* [TASK DESCRIPTION]:
Output all of the data below exactly as given.
::: EXCERPTED DATA :::
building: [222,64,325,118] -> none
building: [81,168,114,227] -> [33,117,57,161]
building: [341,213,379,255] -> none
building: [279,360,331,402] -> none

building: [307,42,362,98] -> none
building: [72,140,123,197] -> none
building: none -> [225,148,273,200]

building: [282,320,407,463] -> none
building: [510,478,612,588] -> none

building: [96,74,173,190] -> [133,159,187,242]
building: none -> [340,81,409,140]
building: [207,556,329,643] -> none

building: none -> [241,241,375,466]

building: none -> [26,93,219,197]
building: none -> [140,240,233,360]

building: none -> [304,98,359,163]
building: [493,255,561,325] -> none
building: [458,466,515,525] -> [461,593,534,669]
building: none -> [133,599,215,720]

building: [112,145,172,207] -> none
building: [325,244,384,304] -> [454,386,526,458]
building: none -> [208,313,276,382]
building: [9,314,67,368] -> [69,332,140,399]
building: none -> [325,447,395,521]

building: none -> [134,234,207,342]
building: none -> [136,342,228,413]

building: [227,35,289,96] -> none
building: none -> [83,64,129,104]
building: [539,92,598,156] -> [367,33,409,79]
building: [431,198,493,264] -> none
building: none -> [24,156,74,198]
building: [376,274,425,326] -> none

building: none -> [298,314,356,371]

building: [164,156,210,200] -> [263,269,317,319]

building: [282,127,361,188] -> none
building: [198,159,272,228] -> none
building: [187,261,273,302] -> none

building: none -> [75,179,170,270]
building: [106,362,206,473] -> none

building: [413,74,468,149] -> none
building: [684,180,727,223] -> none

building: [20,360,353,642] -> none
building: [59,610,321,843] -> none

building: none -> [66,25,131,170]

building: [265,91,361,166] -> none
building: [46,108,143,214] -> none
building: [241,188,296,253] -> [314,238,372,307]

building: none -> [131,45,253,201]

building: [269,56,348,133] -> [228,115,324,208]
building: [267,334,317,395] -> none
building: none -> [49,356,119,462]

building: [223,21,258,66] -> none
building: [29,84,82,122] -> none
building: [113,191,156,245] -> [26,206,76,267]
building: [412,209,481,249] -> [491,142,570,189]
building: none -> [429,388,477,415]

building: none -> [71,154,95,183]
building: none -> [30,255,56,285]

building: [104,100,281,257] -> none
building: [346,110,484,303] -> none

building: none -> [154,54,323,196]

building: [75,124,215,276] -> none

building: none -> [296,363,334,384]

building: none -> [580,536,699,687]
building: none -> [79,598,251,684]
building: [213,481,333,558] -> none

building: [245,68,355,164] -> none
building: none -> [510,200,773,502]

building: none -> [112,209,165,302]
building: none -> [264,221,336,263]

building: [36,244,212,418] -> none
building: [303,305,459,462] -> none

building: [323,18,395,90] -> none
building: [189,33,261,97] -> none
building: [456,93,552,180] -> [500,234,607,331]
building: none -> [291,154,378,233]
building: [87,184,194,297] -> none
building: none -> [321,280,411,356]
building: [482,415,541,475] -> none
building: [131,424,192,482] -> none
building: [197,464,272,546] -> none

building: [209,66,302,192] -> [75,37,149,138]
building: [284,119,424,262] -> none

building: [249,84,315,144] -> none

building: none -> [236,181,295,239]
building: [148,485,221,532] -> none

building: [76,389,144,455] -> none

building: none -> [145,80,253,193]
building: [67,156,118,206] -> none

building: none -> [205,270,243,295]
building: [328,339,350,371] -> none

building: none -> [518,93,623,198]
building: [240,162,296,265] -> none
:::
* [EXERCISE RESULT]:
building: [222,64,325,118] -> none
building: [81,168,114,227] -> [33,117,57,161]
building: [341,213,379,255] -> none
building: [279,360,331,402] -> none

building: [307,42,362,98] -> none
building: [72,140,123,197] -> none
building: none -> [225,148,273,200]

building: [282,320,407,463] -> none
building: [510,478,612,588] -> none

building: [96,74,173,190] -> [133,159,187,242]
building: none -> [340,81,409,140]
building: [207,556,329,643] -> none

building: none -> [241,241,375,466]

building: none -> [26,93,219,197]
building: none -> [140,240,233,360]

building: none -> [304,98,359,163]
building: [493,255,561,325] -> none
building: [458,466,515,525] -> [461,593,534,669]
building: none -> [133,599,215,720]

building: [112,145,172,207] -> none
building: [325,244,384,304] -> [454,386,526,458]
building: none -> [208,313,276,382]
building: [9,314,67,368] -> [69,332,140,399]
building: none -> [325,447,395,521]

building: none -> [134,234,207,342]
building: none -> [136,342,228,413]

building: [227,35,289,96] -> none
building: none -> [83,64,129,104]
building: [539,92,598,156] -> [367,33,409,79]
building: [431,198,493,264] -> none
building: none -> [24,156,74,198]
building: [376,274,425,326] -> none

building: none -> [298,314,356,371]

building: [164,156,210,200] -> [263,269,317,319]

building: [282,127,361,188] -> none
building: [198,159,272,228] -> none
building: [187,261,273,302] -> none

building: none -> [75,179,170,270]
building: [106,362,206,473] -> none

building: [413,74,468,149] -> none
building: [684,180,727,223] -> none

building: [20,360,353,642] -> none
building: [59,610,321,843] -> none

building: none -> [66,25,131,170]

building: [265,91,361,166] -> none
building: [46,108,143,214] -> none
building: [241,188,296,253] -> [314,238,372,307]

building: none -> [131,45,253,201]

building: [269,56,348,133] -> [228,115,324,208]
building: [267,334,317,395] -> none
building: none -> [49,356,119,462]

building: [223,21,258,66] -> none
building: [29,84,82,122] -> none
building: [113,191,156,245] -> [26,206,76,267]
building: [412,209,481,249] -> [491,142,570,189]
building: none -> [429,388,477,415]

building: none -> [71,154,95,183]
building: none -> [30,255,56,285]

building: [104,100,281,257] -> none
building: [346,110,484,303] -> none

building: none -> [154,54,323,196]

building: [75,124,215,276] -> none

building: none -> [296,363,334,384]

building: none -> [580,536,699,687]
building: none -> [79,598,251,684]
building: [213,481,333,558] -> none

building: [245,68,355,164] -> none
building: none -> [510,200,773,502]

building: none -> [112,209,165,302]
building: none -> [264,221,336,263]

building: [36,244,212,418] -> none
building: [303,305,459,462] -> none

building: [323,18,395,90] -> none
building: [189,33,261,97] -> none
building: [456,93,552,180] -> [500,234,607,331]
building: none -> [291,154,378,233]
building: [87,184,194,297] -> none
building: none -> [321,280,411,356]
building: [482,415,541,475] -> none
building: [131,424,192,482] -> none
building: [197,464,272,546] -> none

building: [209,66,302,192] -> [75,37,149,138]
building: [284,119,424,262] -> none

building: [249,84,315,144] -> none

building: none -> [236,181,295,239]
building: [148,485,221,532] -> none

building: [76,389,144,455] -> none

building: none -> [145,80,253,193]
building: [67,156,118,206] -> none

building: none -> [205,270,243,295]
building: [328,339,350,371] -> none

building: none -> [518,93,623,198]
building: [240,162,296,265] -> none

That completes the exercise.